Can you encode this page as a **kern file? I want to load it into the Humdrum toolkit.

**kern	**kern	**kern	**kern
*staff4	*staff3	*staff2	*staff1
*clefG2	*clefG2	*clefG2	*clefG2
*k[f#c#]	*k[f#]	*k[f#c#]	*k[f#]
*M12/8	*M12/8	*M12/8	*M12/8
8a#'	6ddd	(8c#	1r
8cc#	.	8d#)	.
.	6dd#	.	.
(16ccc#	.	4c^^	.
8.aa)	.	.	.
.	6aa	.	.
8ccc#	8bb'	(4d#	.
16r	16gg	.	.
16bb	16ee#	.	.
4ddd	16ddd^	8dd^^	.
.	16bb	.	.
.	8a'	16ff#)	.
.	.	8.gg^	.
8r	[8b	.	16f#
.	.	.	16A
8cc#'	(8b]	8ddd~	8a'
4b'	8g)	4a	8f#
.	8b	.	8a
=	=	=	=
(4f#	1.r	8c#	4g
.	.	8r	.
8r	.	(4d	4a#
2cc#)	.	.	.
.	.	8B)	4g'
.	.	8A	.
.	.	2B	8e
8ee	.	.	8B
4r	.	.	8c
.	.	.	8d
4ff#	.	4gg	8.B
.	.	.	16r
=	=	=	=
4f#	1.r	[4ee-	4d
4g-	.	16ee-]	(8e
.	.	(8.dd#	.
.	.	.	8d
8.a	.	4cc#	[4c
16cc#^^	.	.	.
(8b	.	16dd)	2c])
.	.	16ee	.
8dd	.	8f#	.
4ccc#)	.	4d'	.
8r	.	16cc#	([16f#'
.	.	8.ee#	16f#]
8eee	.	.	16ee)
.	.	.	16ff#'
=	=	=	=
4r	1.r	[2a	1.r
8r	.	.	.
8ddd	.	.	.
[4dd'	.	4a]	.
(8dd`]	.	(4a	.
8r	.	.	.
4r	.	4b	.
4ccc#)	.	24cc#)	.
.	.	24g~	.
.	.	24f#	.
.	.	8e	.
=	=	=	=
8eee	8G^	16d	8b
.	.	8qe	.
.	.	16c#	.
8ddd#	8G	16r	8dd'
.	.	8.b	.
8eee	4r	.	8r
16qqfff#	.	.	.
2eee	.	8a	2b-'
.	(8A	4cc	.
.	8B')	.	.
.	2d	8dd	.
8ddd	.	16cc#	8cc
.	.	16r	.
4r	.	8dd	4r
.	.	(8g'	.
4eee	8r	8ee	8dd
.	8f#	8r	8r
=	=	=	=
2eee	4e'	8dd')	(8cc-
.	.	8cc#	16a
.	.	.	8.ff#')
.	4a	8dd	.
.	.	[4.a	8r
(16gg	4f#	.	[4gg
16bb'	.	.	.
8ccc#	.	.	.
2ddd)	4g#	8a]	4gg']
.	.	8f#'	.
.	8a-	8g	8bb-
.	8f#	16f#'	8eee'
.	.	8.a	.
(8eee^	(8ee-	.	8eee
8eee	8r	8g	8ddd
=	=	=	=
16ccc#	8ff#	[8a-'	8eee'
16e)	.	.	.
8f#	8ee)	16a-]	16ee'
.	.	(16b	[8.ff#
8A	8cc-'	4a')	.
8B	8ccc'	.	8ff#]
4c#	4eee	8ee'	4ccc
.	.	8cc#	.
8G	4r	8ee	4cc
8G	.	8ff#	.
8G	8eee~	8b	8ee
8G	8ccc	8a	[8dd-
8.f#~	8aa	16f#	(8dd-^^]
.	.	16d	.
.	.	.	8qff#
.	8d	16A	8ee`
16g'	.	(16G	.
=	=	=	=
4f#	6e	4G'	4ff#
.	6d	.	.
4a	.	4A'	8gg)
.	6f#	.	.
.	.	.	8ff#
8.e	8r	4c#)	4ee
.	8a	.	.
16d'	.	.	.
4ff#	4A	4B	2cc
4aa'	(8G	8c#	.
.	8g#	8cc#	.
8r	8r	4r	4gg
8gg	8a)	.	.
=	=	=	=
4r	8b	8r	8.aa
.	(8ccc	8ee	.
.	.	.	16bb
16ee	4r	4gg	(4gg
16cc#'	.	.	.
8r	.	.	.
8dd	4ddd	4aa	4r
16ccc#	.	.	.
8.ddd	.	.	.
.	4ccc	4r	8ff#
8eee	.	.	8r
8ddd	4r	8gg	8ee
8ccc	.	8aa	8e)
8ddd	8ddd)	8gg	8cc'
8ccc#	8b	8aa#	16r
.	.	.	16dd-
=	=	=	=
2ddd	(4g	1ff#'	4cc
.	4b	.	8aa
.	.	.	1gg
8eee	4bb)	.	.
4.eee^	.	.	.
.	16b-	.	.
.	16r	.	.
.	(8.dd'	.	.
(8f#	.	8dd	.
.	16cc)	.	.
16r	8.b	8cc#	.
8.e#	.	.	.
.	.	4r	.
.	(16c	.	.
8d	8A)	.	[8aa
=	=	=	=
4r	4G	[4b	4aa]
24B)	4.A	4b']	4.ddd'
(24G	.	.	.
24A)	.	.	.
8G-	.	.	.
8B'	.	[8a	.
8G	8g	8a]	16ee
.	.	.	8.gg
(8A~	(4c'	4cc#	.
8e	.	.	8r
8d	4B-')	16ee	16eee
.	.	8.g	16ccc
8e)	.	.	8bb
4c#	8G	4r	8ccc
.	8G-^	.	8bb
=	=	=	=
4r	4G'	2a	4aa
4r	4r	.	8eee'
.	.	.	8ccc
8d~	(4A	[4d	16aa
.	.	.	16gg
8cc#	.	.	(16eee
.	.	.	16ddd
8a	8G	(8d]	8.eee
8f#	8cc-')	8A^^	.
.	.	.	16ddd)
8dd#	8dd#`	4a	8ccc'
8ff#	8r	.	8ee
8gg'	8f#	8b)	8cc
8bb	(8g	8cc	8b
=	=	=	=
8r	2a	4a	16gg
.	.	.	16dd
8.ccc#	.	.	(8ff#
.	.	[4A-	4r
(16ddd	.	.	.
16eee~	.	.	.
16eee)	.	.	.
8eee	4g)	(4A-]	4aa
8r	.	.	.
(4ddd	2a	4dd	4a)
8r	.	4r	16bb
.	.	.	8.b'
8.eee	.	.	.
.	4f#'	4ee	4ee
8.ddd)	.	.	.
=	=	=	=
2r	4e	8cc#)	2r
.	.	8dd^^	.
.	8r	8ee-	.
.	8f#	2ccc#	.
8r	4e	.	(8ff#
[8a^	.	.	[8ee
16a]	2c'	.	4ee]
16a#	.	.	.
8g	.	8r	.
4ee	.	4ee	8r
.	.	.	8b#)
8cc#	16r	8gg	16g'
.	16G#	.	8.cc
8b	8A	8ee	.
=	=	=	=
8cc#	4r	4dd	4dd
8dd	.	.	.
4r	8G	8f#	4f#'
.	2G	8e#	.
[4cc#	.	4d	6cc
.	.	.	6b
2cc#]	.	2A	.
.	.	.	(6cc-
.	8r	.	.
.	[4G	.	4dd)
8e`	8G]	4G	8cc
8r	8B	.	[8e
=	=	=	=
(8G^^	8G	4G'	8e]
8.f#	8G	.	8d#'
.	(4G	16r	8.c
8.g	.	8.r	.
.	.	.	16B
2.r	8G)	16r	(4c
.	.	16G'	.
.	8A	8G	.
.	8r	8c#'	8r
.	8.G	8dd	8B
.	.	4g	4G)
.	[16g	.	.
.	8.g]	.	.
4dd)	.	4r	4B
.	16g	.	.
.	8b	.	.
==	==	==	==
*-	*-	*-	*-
++++++
== TASK REQUIREMENTS ==
Show each line of the records that contains the string "kern".

== CORRECT RESULT ==
Can you encode this page as a **kern file? I want to load it into the Humdrum toolkit.
**kern	**kern	**kern	**kern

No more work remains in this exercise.